Exercise brief: Retype, word for word, the lines from the first line of the entries through the line that holds "pink pentagon: (151, 363)"; leave out the pictures.

------

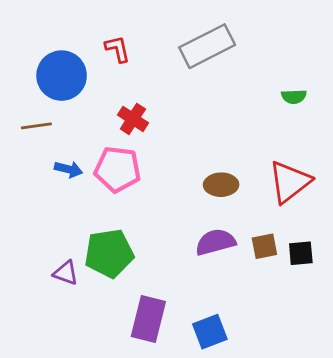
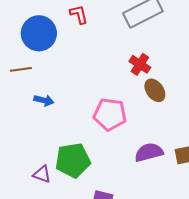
red cross: (133, 119) -> (140, 64), moved
pink pentagon: (118, 169) -> (110, 114), moved
brown ellipse: (221, 185) -> (155, 90), moved, turned 55

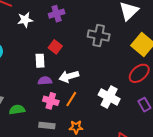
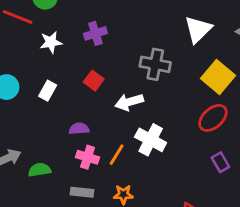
white rectangle: (40, 61) -> (48, 91), moved, turned 32
white arrow: (69, 76) -> (129, 102), moved
white cross: (109, 97) -> (151, 140), moved

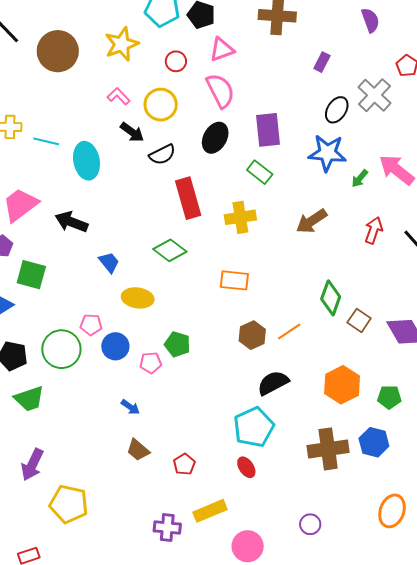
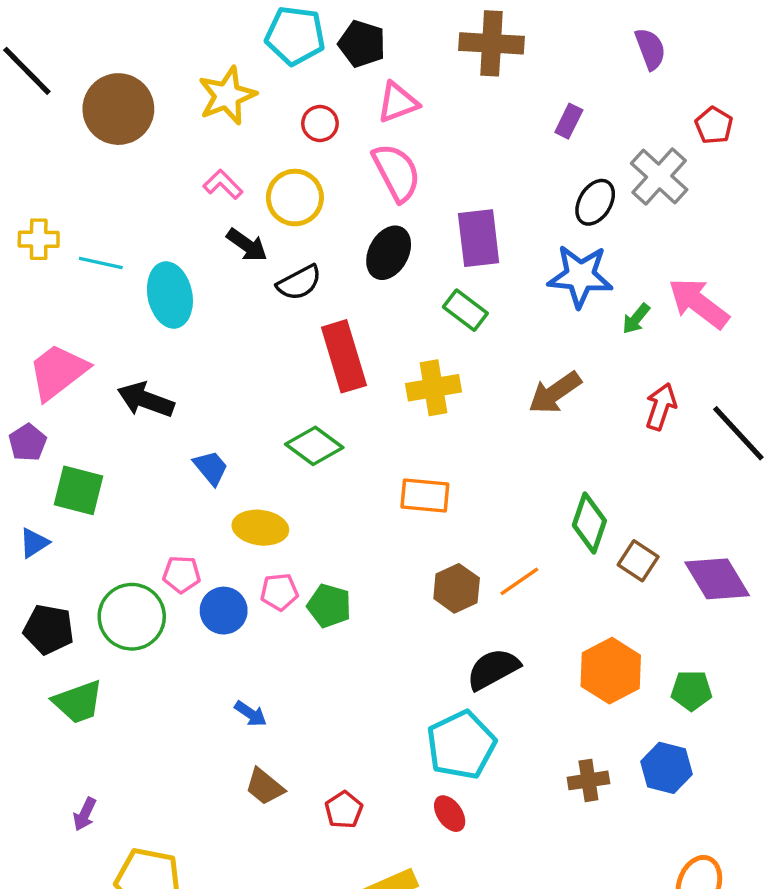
pink pentagon: (151, 363) -> (279, 592), moved
brown cross: (328, 449) -> (588, 780), size x0.6
purple arrow: (32, 465) -> (85, 814), size x0.6

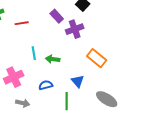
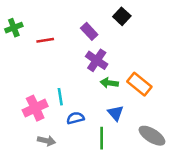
purple cross: (75, 29) -> (97, 60), moved, turned -36
cyan line: (34, 53) -> (60, 97), moved
green arrow: (53, 59) -> (109, 83), moved

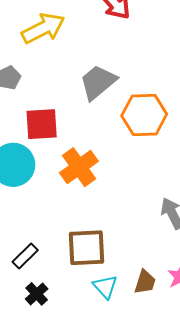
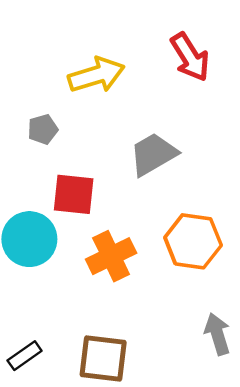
orange hexagon: (144, 115) -> (193, 241), moved

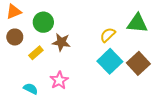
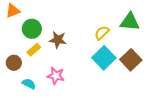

------

Solution to this task:
red cross: (133, 119) -> (140, 64), moved
pink pentagon: (118, 169) -> (110, 114), moved
brown ellipse: (221, 185) -> (155, 90), moved, turned 55

white rectangle: (40, 61) -> (48, 91), moved, turned 32
white arrow: (69, 76) -> (129, 102), moved
white cross: (109, 97) -> (151, 140), moved

pink pentagon: (151, 363) -> (279, 592), moved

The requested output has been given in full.